• Description of the task
Every line holding the string "minus" should be copied out of the listing.

*-*-*

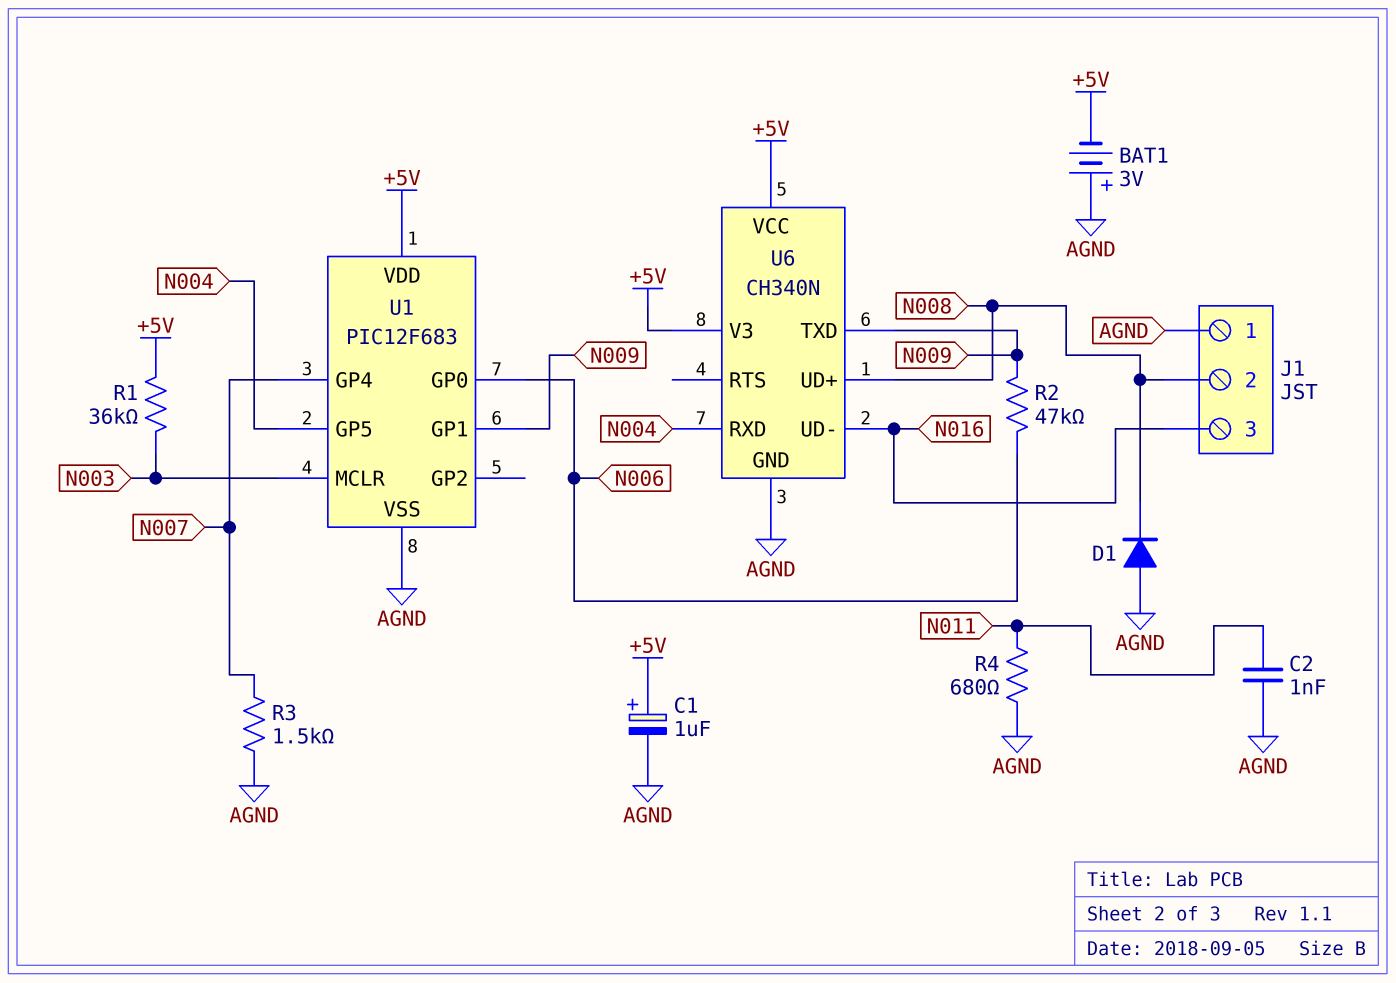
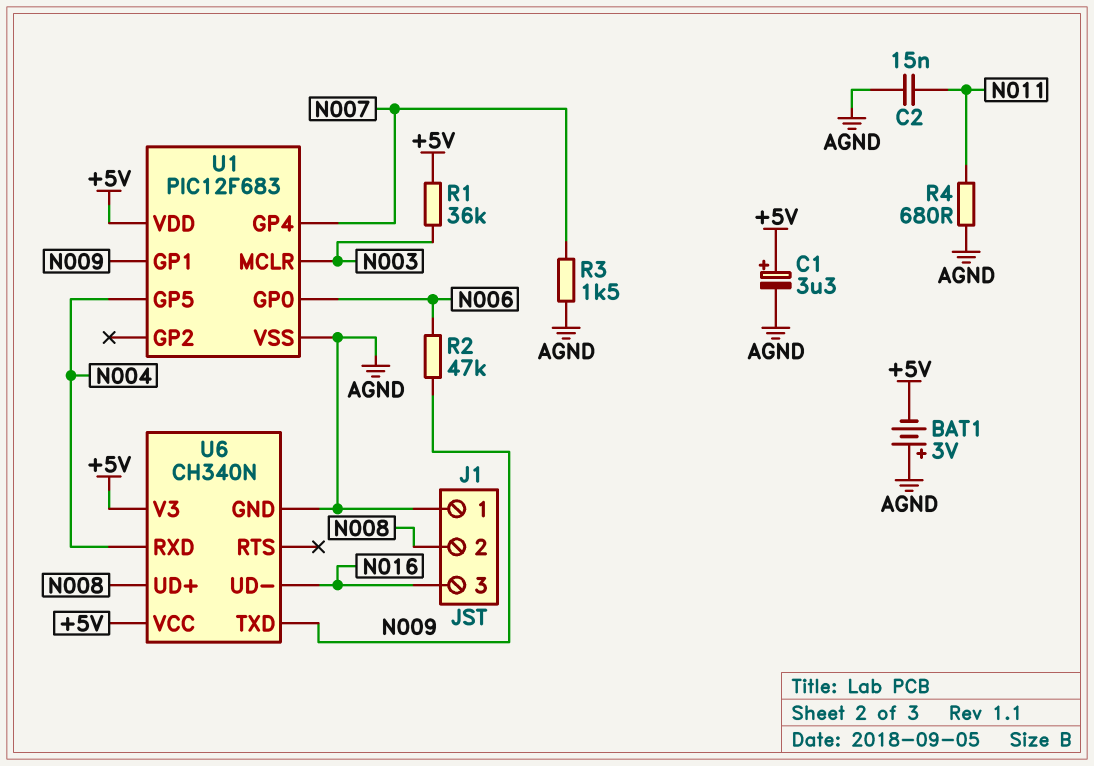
C1: 1uF (plus +5V, minus AGND) -> 3.3uF (plus +5V, minus AGND)
C2: 1nF (AGND, N011) -> 15nF (AGND, N011)
D1: diode (A AGND, K N008) -> none

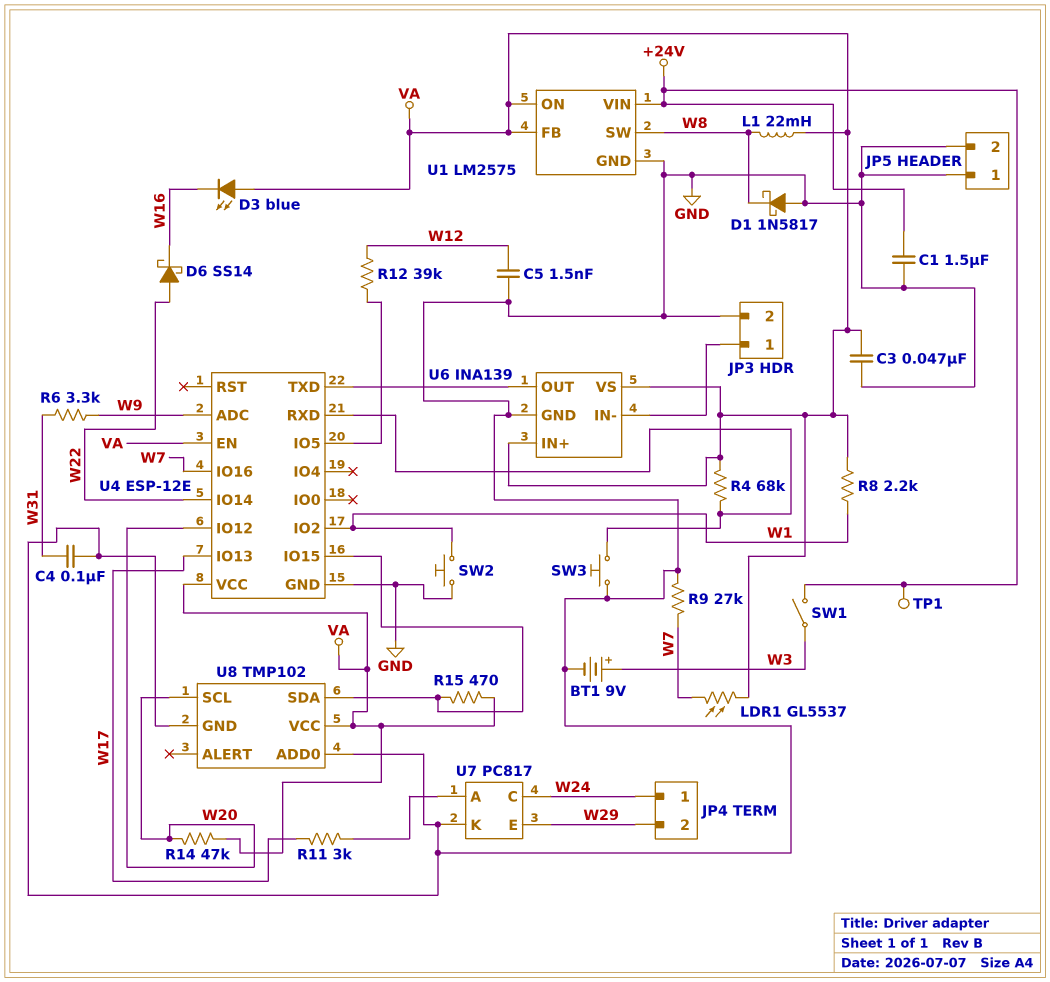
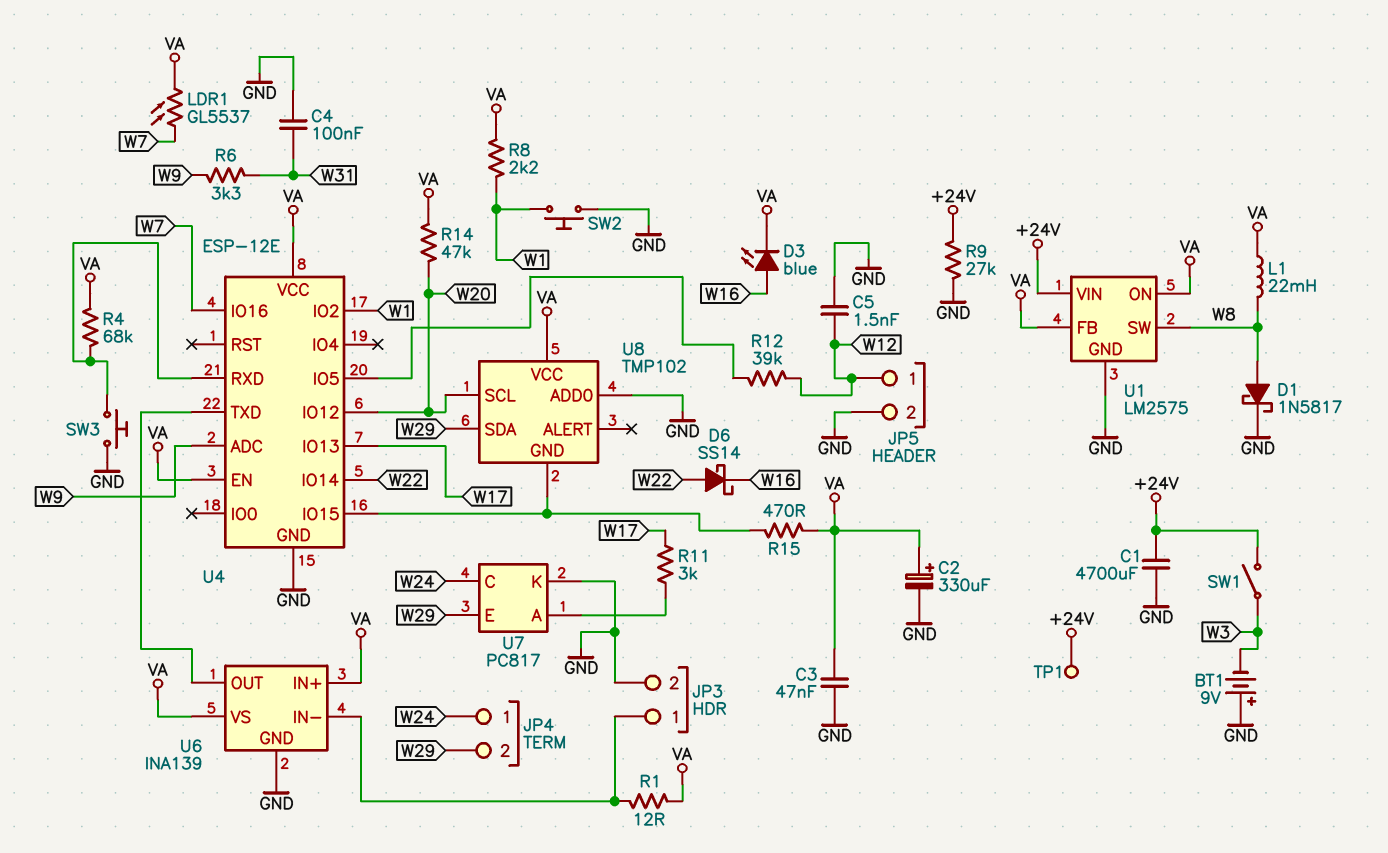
BT1: 9V (plus W3, minus GND) -> 9V (plus GND, minus W3)
C1: 1.5uF (+24V, GND) -> 4700uF (+24V, GND)
C2: none -> 330uF (plus VA, minus GND)
D1: schottky 1N5817 (A GND, K W8) -> schottky 1N5817 (A W8, K GND)
D3: LED blue (A VA, K W16) -> LED blue (A W16, K VA)
JP5 pin 1: GND -> W12
R1: none -> 12 (JP3/1, VA)
R9: 27k (GND, W7) -> 27k (+24V, GND)
U8 pin GND: GND -> U4/IO15
U8 pin SDA: U4/IO15 -> W29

*-*-*

• Your response
C1: 1uF (plus +5V, minus AGND) -> 3.3uF (plus +5V, minus AGND)
BT1: 9V (plus W3, minus GND) -> 9V (plus GND, minus W3)
C2: none -> 330uF (plus VA, minus GND)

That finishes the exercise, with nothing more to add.